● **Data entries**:
•••••
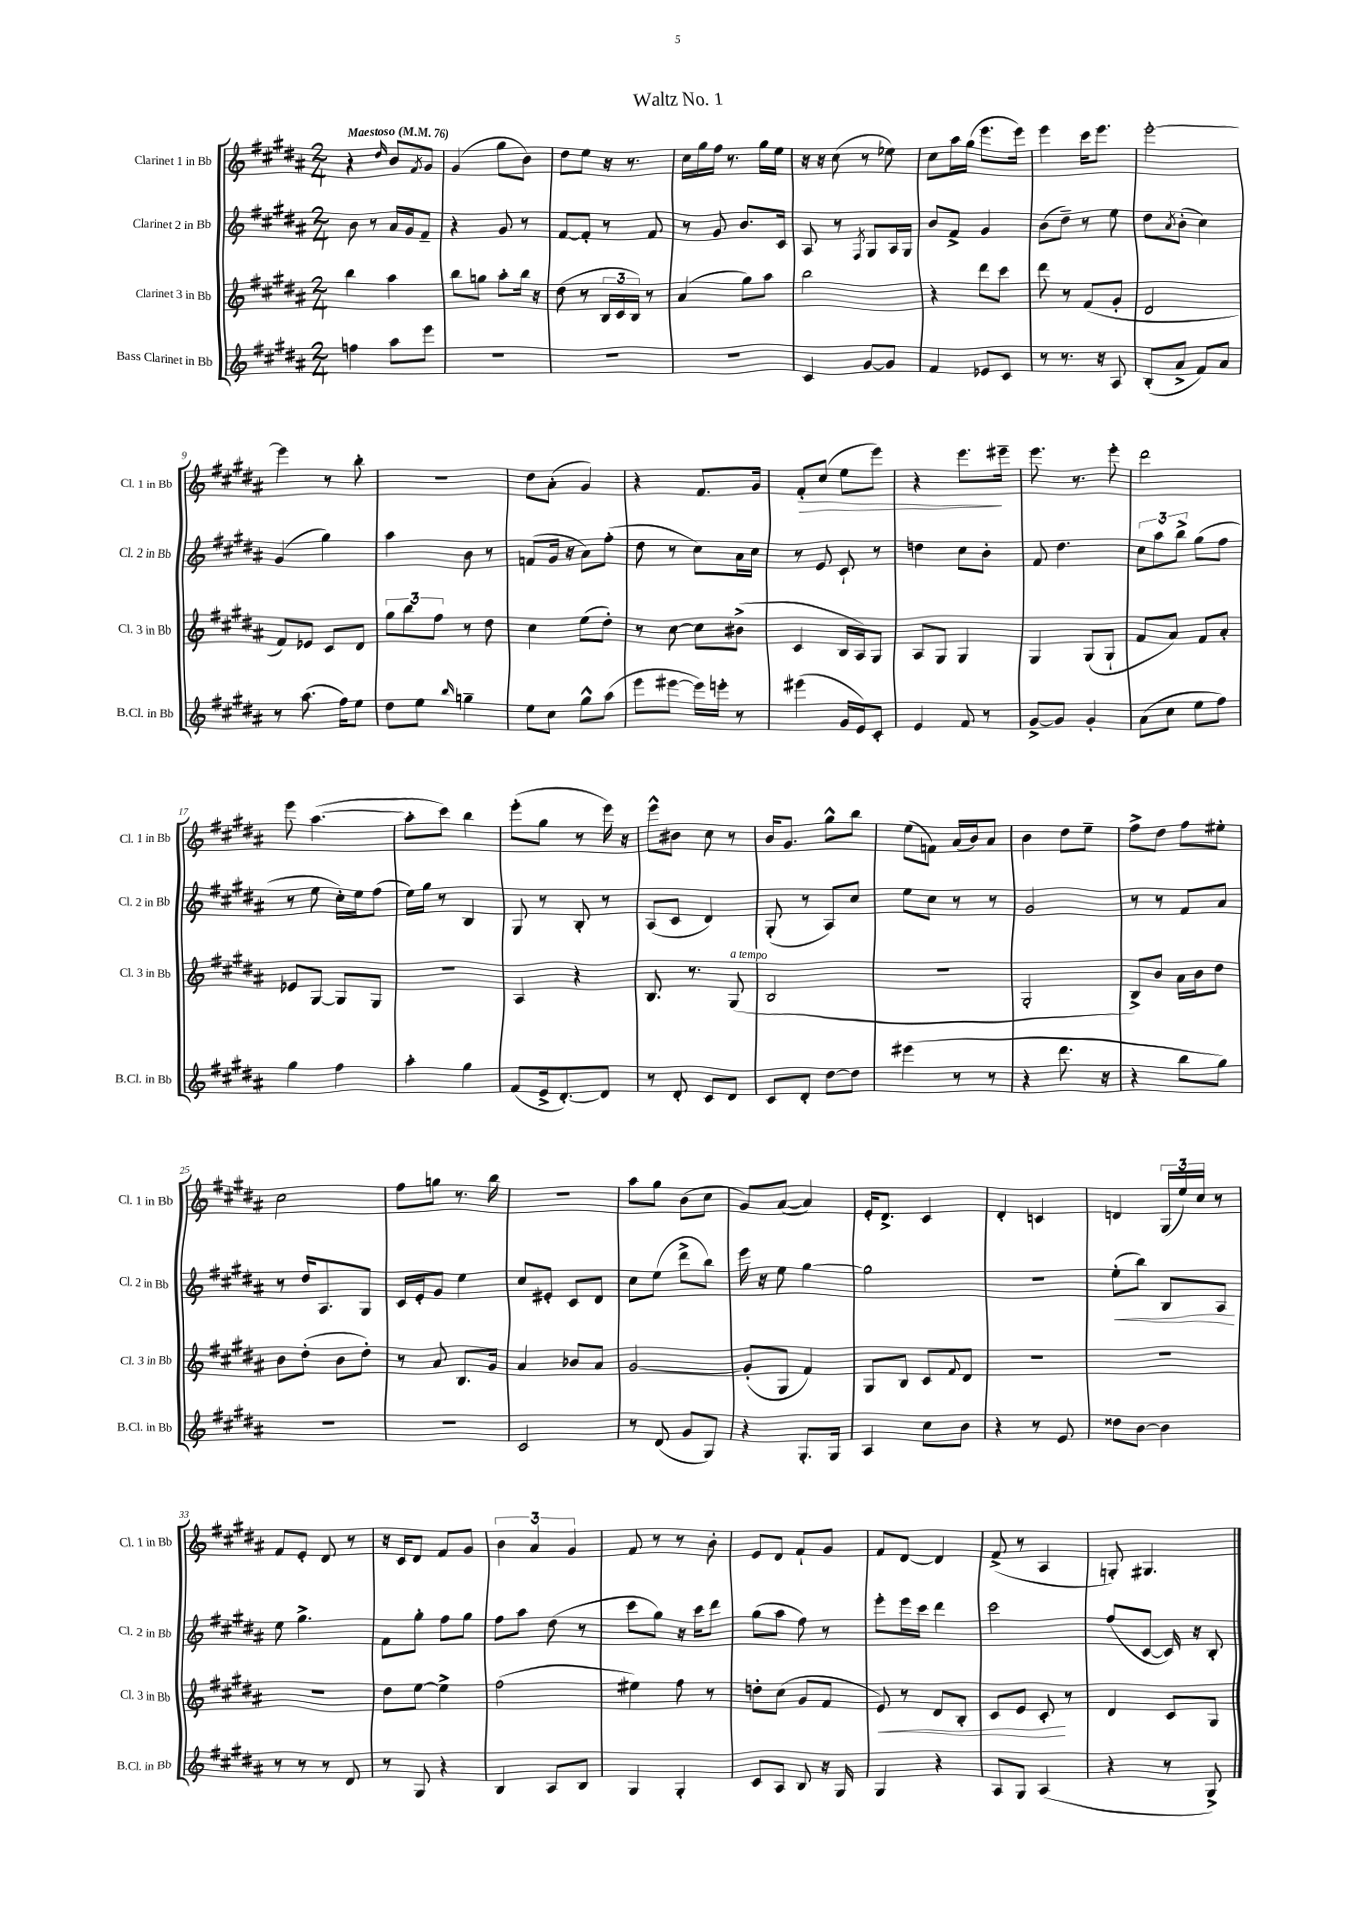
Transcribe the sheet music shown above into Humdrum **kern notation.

**kern	**kern	**dynam	**kern	**dynam	**kern	**dynam
*part4	*part3	*part3	*part2	*part2	*part1	*part1
*staff4	*staff3	*staff3	*staff2	*staff2	*staff1	*staff1
*I"Bass Clarinet in Bb	*I"Clarinet 3 in Bb	*	*I"Clarinet 2 in Bb	*	*I"Clarinet 1 in Bb	*
*I'B.Cl. in Bb	*I'Cl. 3 in Bb	*	*I'Cl. 2 in Bb	*	*I'Cl. 1 in Bb	*
*clefG2	*clefG2	*	*clefG2	*	*clefG2	*
*k[f#c#g#d#a#]	*k[f#c#g#d#a#]	*	*k[f#c#g#d#a#]	*	*k[f#c#g#d#a#]	*
*M2/4	*M2/4	*	*M2/4	*	*M2/4	*
*MM76	*MM76	*	*MM76	*	*MM76	*
=1	=1	=1	=1	=1	=1	=1
!	!	!	!	!	!LO:TX:a:B:t=Maestoso	!
4ffn\	4bb\	.	8b\	.	4r	.
.	.	.	8r	.	.	.
.	.	.	.	.	16qqdd#/	.
8aa#\L	4aa#\	.	16a#/LL	.	8b/L	.
.	.	.	16g#/J	.	.	.
.	.	.	.	.	8qf#/	.
8eee\J	.	.	8f#~/J	.	8g#/J	.
=2	=2	=2	=2	=2	=2	=2
2r	8bb\L	.	4r	.	(4g#/	.
.	8ggn\J	.	.	.	.	.
.	8aa#'\L	.	8g#/	.	8gg#\L	.
.	16bb\Jk	.	8r	.	8b\J)	.
.	16r	.	.	.	.	.
=3	=3	=3	=3	=3	=3	=3
2r	(8dd#\	.	[8f#/L	.	8dd#\L	.
.	8r	.	8f#'/J]	.	8ee\J	.
.	24B/LL	.	8r	.	16r	.
.	24c#/	.	.	.	.	.
.	.	.	.	.	8.r	.
.	24B/JJ)	.	.	.	.	.
.	8r	.	8f#/	.	.	.
=4	=4	=4	=4	=4	=4	=4
2r	(4a#/	.	8r	.	16cc#\LL	.
.	.	.	.	.	16gg#\	.
.	.	.	8g#/	.	16ff#\JJ	.
.	.	.	.	.	8.r	.
.	8gg#\L)	.	8.b/L	.	.	.
.	8aa#\J	.	.	.	16gg#\LL	.
.	.	.	16c#/Jk	.	16ee\JJ	.
=5	=5	=5	=5	=5	=5	=5
4c#/	2bb\	.	8A#/	.	16r	.
.	.	.	.	.	16r	.
.	.	.	8r	.	(8cc#\	.
.	.	.	8qF#/	.	.	.
[8g#/L	.	.	8G#/L	.	8r	.
8g#/J]	.	.	16A#/L	.	8ee-X\)	.
.	.	.	16G#/JJ	.	.	.
=6	=6	=6	=6	=6	=6	=6
4f#/	4r	.	8b/L	.	8cc#\L	.
.	.	.	8f#^/J	.	16aa#\L	.
.	.	.	.	.	(16gg#\JJ	.
8e-X/L	8ddd#\L	.	4g#/	.	8.eee\L	.
8c#/J	8ccc#\J	.	.	.	.	.
.	.	.	.	.	16eee\Jk)	.
=7	=7	=7	=7	=7	=7	=7
8r	8ddd#\	.	(8b\L	.	4eee\	.
8.r	8r	.	8dd#~\J)	.	.	.
.	(8f#/L	.	8r	.	16ccc#\KL	.
16r	.	.	.	.	8.eee\J	.
8A#/	8g#'/J	.	8ee\	.	.	.
=8	=8	=8	=8	=8	=8	=8
(8B'/L	2d#/	.	8dd#\L	.	[2eee'\	.
.	.	.	8qa#/	.	.	.
8a#^/J	.	.	(8b'\J	.	.	.
8f#/L)	.	.	4cc#\)	.	.	.
8a#/J	.	.	.	.	.	.
!!LO:LB:g=z
=9	=9	=9	=9	=9	=9	=9
8r	8f#/L)	.	(4g#/	.	4eee\]	.
(8.aa#\	8e-X/J	.	.	.	.	.
.	8c#/L	.	4gg#\)	.	8r	.
16ff#\KL)	.	.	.	.	.	.
8ee\J	8d#/J	.	.	.	8bb'\	.
=10	=10	=10	=10	=10	=10	=10
8dd#\L	12gg#\L	.	4aa#\	.	2r	.
.	12bb\	.	.	.	.	.
8ee\J	.	.	.	.	.	.
.	12ff#\J	.	.	.	.	.
16qqbb/	.	.	.	.	.	.
4ggn~\	8r	.	8b\	.	.	.
.	8dd#\	.	8r	.	.	.
=11	=11	=11	=11	=11	=11	=11
8ee\L	4cc#\	.	(8fn/L	.	8dd#\L	.
8cc#\J	.	.	16g#/Jk	.	(8a#'\J	.
.	.	.	16r	.	.	.
8gg#^^\L	(8ee\L	.	8a#\L)	.	4g#/)	.
(8aa#\J	8dd#'\J)	.	(8ff#'\J	.	.	.
=12	=12	=12	=12	=12	=12	=12
8eee\L	8r	.	8dd#\	.	4r	.
[8eee#X\J	[8cc#\	.	8r	.	.	.
16eee#\LL])	8cc#\L]	.	8cc#\L)	.	8.f#/L	.
16eeen'\JJ	.	.	.	.	.	.
8r	(8b#X^\J	.	16a#\L	.	.	.
.	.	.	16cc#\JJ	.	16g#/Jk	.
=13	=13	=13	=13	=13	=13	=13
!	!	!	!	!	!	!LO:HP:b
(4eee#X\	4c#/	.	8r	.	8f#'/L	>
.	.	.	8e/	.	(8cc#/J	.
16g#/LL	16B/LL	.	8c#`/	.	8ee\L	.
16e/J)	16A#/J)	.	.	.	.	.
8c#'/J	8G#/J	.	8r	.	8eee\J)	.
=14	=14	=14	=14	=14	=14	=14
4e/	8A#/L	.	4ddn\	.	4r	.
.	8G#/J	.	.	.	.	.
8f#/	4G#/	.	8cc#\L	.	8.eee\L	.
8r	.	.	8b'\J	.	.	.
.	.	.	.	.	16eee#X~\Jk	]
=15	=15	=15	=15	=15	=15	=15
[8g#^/L	4G#/	.	8f#/	.	8.eee\	.
8g#/J]	.	.	4.dd#\	.	.	.
.	.	.	.	.	8.r	.
4g#'/	(8G#/L	.	.	.	.	.
.	8G#`/J	.	.	.	8eee'\	.
=16	=16	=16	=16	=16	=16	=16
(8a#\L	8f#/L	.	12cc#\L	.	2ddd#\	.
.	.	.	12aa#\	.	.	.
8cc#\J	8a#/J)	.	.	.	.	.
.	.	.	12bb^\J	.	.	.
8ee\L	8f#/L	.	(8gg#\L	.	.	.
8ff#\J)	8a#'/J	.	8ff#\J	.	.	.
!!LO:LB:g=z
=17	=17	=17	=17	=17	=17	=17
4gg#\	8e-X/L	.	8r	.	8eee\	.
.	[8G#/J	.	8ee\	.	([4.aa#\	.
4ff#\	8G#/L]	.	16cc#'\LL)	.	.	.
.	.	.	16ee\J	.	.	.
.	8G#/J	.	(8ff#\J	.	.	.
=18	=18	=18	=18	=18	=18	=18
4aa#'\	2r	.	16ee\LL)	.	8aa#'\L]	.
.	.	.	16gg#\JJ	.	.	.
.	.	.	8r	.	8ccc#\J)	.
4gg#\	.	.	4B/	.	4bb\	.
=19	=19	=19	=19	=19	=19	=19
(8f#/L	4A#/	.	8G#/	.	(8eee'\L	.
16e^/k	.	.	8r	.	8gg#\J	.
[8.d#'/)	.	.	.	.	.	.
.	4r	.	8B'/	.	8r	.
8d#/J]	.	.	8r	.	16eee\)	.
.	.	.	.	.	16r	.
=20	=20	=20	=20	=20	=20	=20
8r	8.B/	.	(8A#/L	.	8eee^^\L	.
8d#'/	.	.	8c#/J	.	8b#X\J	.
.	8.r	.	.	.	.	.
8c#/L	.	.	4d#/)	.	8cc#\	.
!	!LO:TX:a:i:t=a tempo	!	!	!	!	!
8d#/J	(8G#/	.	.	.	8r	.
=21	=21	=21	=21	=21	=21	=21
8c#/L	2B/	.	(8G#'/	.	16b/KL	.
.	.	.	.	.	8.g#/J	.
8d#'/J	.	.	8r	.	.	.
[8dd#\L	.	.	8A#/L)	.	8gg#^^\L	.
8dd#\J]	.	.	8cc#/J	.	8bb\J	.
=22	=22	=22	=22	=22	=22	=22
(4eee#X\	2r	.	8ee\L	.	(8ee\L	.
.	.	.	8cc#\J	.	8fn\J)	.
8r	.	.	8r	.	(16a#/LL	.
.	.	.	.	.	16b/J)	.
8r	.	.	8r	.	8a#/J	.
=23	=23	=23	=23	=23	=23	=23
4r	2G#'/	.	2g#/	.	4b\	.
8.ddd#\	.	.	.	.	8dd#\L	.
.	.	.	.	.	8ee~\J	.
16r	.	.	.	.	.	.
=24	=24	=24	=24	=24	=24	=24
4r	8B^/L)	.	8r	.	8ff#^\L	.
.	8b/J	.	8r	.	8dd#\J	.
8bb\L	16a#\LL	.	8f#/L	.	8ff#\L	.
.	16b\J	.	.	.	.	.
8gg#\J)	8dd#\J	.	8a#/J	.	8ee#X'\J	.
!!LO:LB:g=z
=25	=25	=25	=25	=25	=25	=25
2r	8b\L	.	8r	.	2cc#\	.
.	(8dd#'\J	.	16dd#/KL	.	.	.
.	.	.	8.A#/	.	.	.
.	8b\L	.	.	.	.	.
.	8dd#'\J)	.	8G#/J	.	.	.
=26	=26	=26	=26	=26	=26	=26
2r	8r	.	16c#/LL	.	8ff#\L	.
.	.	.	16e'/J	.	.	.
.	8a#/	.	8g#/J	.	8ggn\J	.
.	8.B/L	.	4ee\	.	8.r	.
.	16g#/Jk	.	.	.	16bb\	.
=27	=27	=27	=27	=27	=27	=27
2c#/	4a#/	.	8cc#/L	.	2r	.
.	.	.	8e#X'/J	.	.	.
.	8b-X/L	.	8c#/L	.	.	.
.	8a#/J	.	8d#/J	.	.	.
=28	=28	=28	=28	=28	=28	=28
8r	[2g#/	.	8cc#\L	.	8aa#\L	.
(8d#/	.	.	(8ee\J	.	8gg#\J	.
8g#/L	.	.	8ddd#^\L	.	(8b\L	.
8G#/J)	.	.	8bb\J)	.	8cc#\J	.
=29	=29	=29	=29	=29	=29	=29
4r	(8g#'/L]	.	16eee\	.	8g#/L)	.
.	.	.	16r	.	.	.
.	8G#/J	.	8ee\	.	([8a#/J	.
8.G#'/L	4f#/)	.	[4gg#\	.	4a#/])	.
16G#/Jk	.	.	.	.	.	.
=30	=30	=30	=30	=30	=30	=30
4A#/	8G#/L	.	2gg#\]	.	16e'/KL	.
.	.	.	.	.	8.d#^/J	.
.	8B/J	.	.	.	.	.
8cc#\L	8c#/L	.	.	.	4c#/	.
.	8qqf#/	.	.	.	.	.
8b\J	8d#/J	.	.	.	.	.
=31	=31	=31	=31	=31	=31	=31
4r	2r	.	2r	.	4d#'/	.
8r	.	.	.	.	4cn/	.
8e/	.	.	.	.	.	.
=32	=32	=32	=32	=32	=32	=32
!	!	!	!	!LO:HP:b	!	!
8dd##X\L	2r	.	(8ee'\L	<	4dn/	.
[8b\J	.	.	8bb\J)	.	.	.
4b\]	.	.	8B/L	.	(24G#/LL	.
.	.	.	.	.	24ee/)	.
.	.	.	.	.	24cc#/JJ	.
.	.	.	8A#/J	.	8r	.
.	.	.	.	[	.	.
!!LO:LB:g=z
=33	=33	=33	=33	=33	=33	=33
8r	2r	.	8ee\	.	8f#/L	.
8r	.	.	4.gg#^\	.	8e'/J	.
8r	.	.	.	.	8d#/	.
8d#/	.	.	.	.	8r	.
=34	=34	=34	=34	=34	=34	=34
8r	8dd#\L	.	8f#\L	.	16r	.
.	.	.	.	.	16c#/KL	.
8G#/	[8ee\J	.	8gg#'\J	.	8d#/J	.
4r	4ee^\]	.	8ff#\L	.	8f#/L	.
.	.	.	8gg#\J	.	8g#/J	.
=35	=35	=35	=35	=35	=35	=35
4B/	(2ff#\	.	8ff#\L	.	6b\	.
.	.	.	8aa#\J	.	.	.
.	.	.	.	.	6a#/	.
8A#/L	.	.	(8dd#\	.	.	.
.	.	.	.	.	6g#/	.
8B/J	.	.	8r	.	.	.
=36	=36	=36	=36	=36	=36	=36
4G#/	4ee#X\)	.	8ccc#\L	.	8f#/	.
.	.	.	8gg#\J)	.	8r	.
4G#'/	8ff#\	.	16r	.	8r	.
.	.	.	16ccc#\KL	.	.	.
.	8r	.	8ddd#\J	.	8b'\	.
=37	=37	=37	=37	=37	=37	=37
8c#/L	8ddn'\L	.	(8gg#\L	.	8e/L	.
8A#/J	(8cc#\J	.	8aa#\J	.	8d#/J	.
8B/	8g#/L	.	8ff#\)	.	8f#`/L	.
16r	8f#/J	.	8r	.	8g#/J	.
16G#/	.	.	.	.	.	.
=38	=38	=38	=38	=38	=38	=38
!	!	!LO:HP:b	!	!	!	!
4G#/	8e/)	<	8eee'\L	.	8f#/L	.
.	8r	.	16eee\L	.	[8d#/J	.
.	.	.	16ccc#\JJ	.	.	.
4r	8d#/L	.	4ddd#\	.	4d#/]	.
.	8B'/J	.	.	.	.	.
=39	=39	=39	=39	=39	=39	=39
8A#/L	8c#/L	.	2ccc#\	.	(8f#^/	.
8G#/J	8e/J	.	.	.	8r	.
(4A#/	8c#'/	.	.	.	4A#/	.
.	8r	[	.	.	.	.
=40	=40	=40	=40	=40	=40	=40
4r	4d#/	.	(8ff#/L	.	8Gn'/)	.
.	.	.	[8c#/J	.	4.G#X/	.
8r	8c#/L	.	16c#/])	.	.	.
.	.	.	16r	.	.	.
8G#^/)	8G#/J	.	8B'/	.	.	.
==	==	==	==	==	==	==
*-	*-	*-	*-	*-	*-	*-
•••••
● **Exercise**:
Please pull out every line of the data above that contains the string "kern".

● **Problem solution**:
Transcribe the sheet music shown above into Humdrum **kern notation.
**kern	**kern	**dynam	**kern	**dynam	**kern	**dynam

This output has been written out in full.